▶ [Task data]
[Start of section]

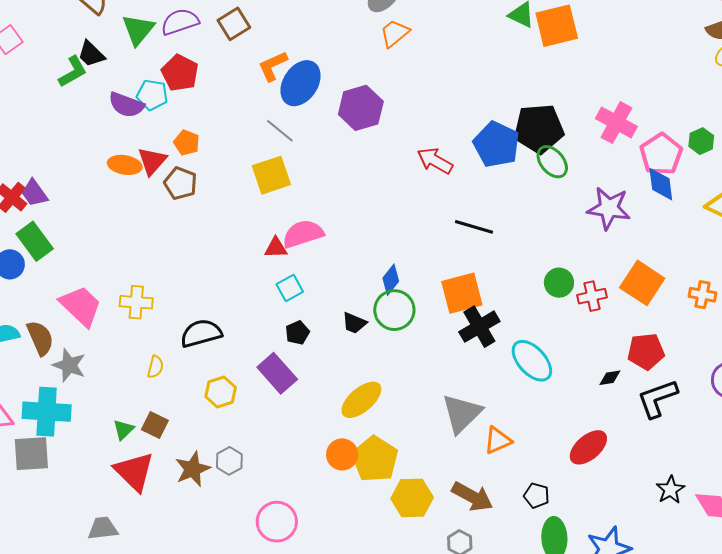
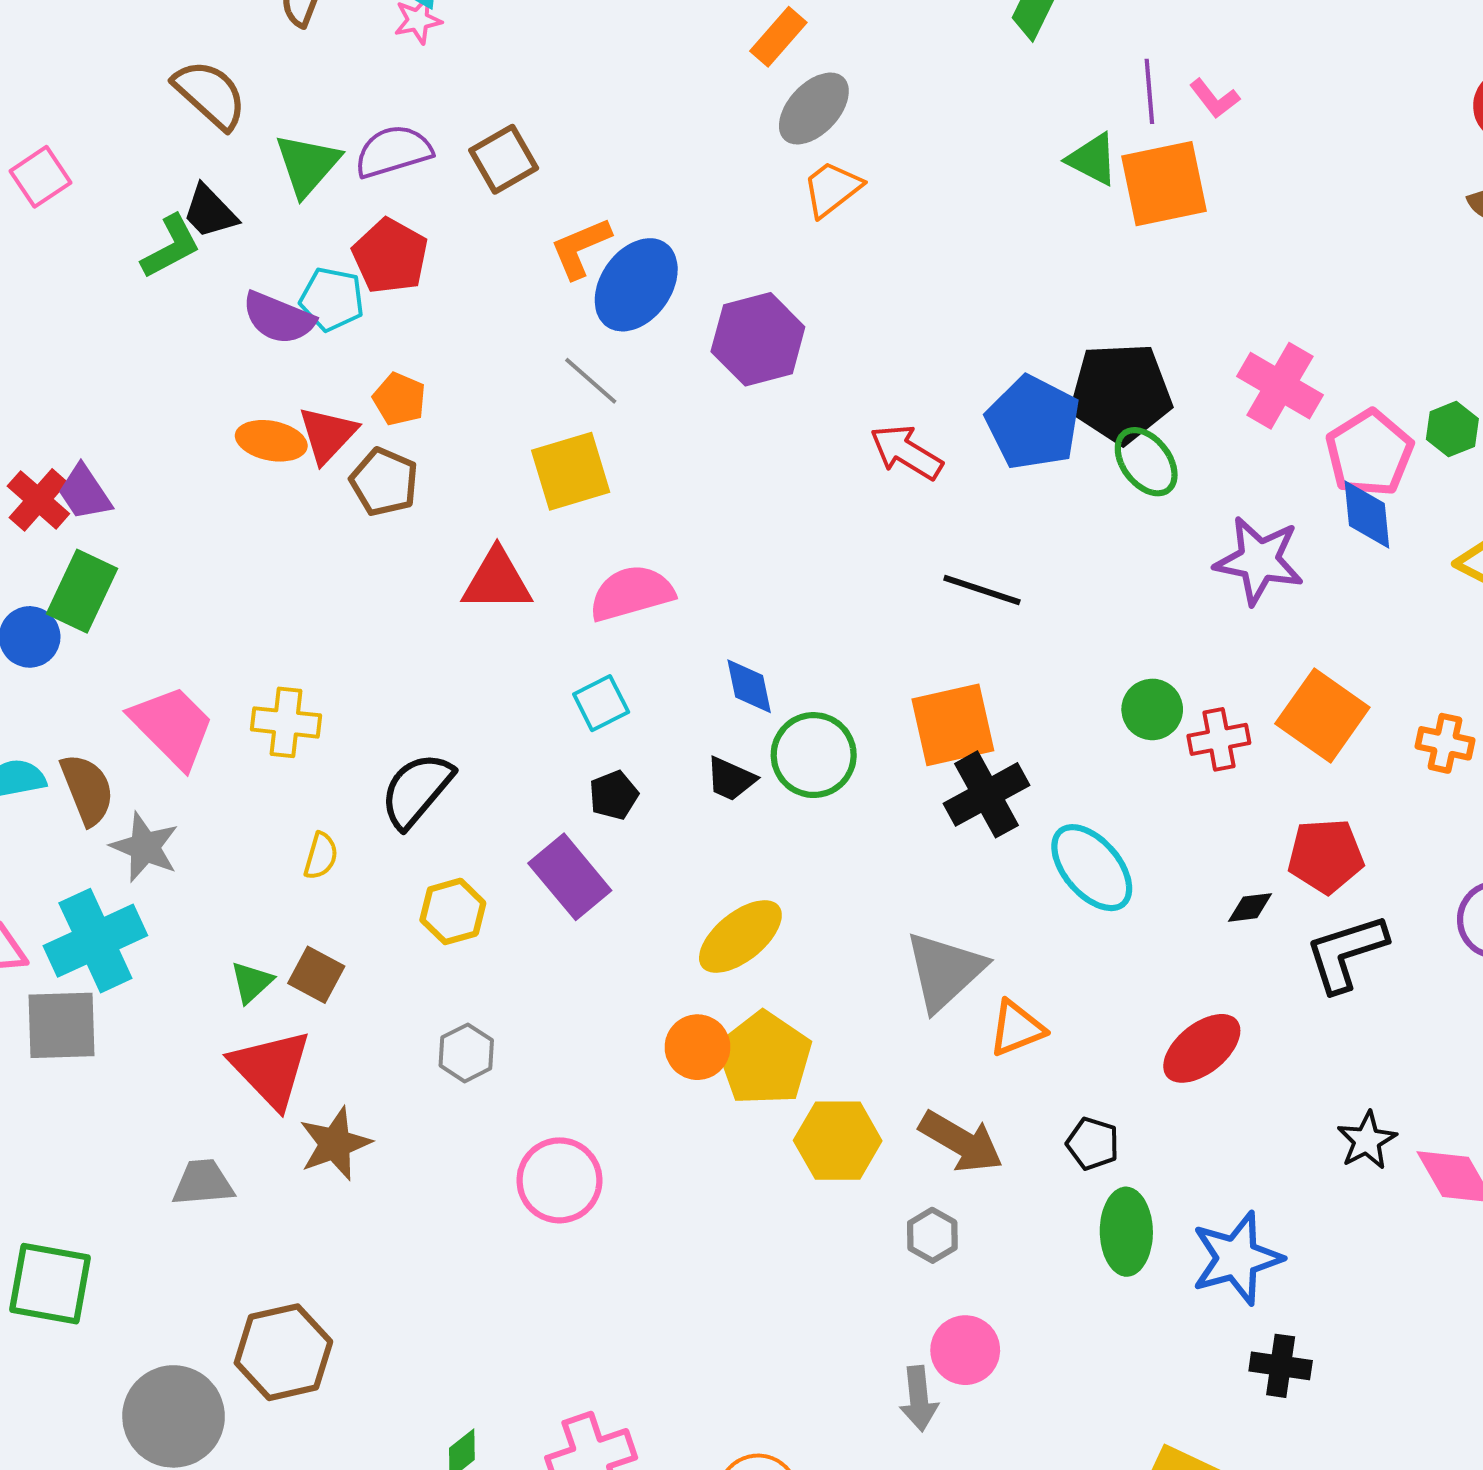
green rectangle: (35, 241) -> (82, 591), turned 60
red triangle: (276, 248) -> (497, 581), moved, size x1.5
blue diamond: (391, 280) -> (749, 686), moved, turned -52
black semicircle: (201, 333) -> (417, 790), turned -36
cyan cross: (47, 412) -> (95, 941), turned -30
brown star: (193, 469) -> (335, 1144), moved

[End of section]

▶ [What you are asked to do] Take every line above that includes "turned" and list it.

▶ [Solution to the problem]
green rectangle: (35, 241) -> (82, 591), turned 60
blue diamond: (391, 280) -> (749, 686), moved, turned -52
black semicircle: (201, 333) -> (417, 790), turned -36
cyan cross: (47, 412) -> (95, 941), turned -30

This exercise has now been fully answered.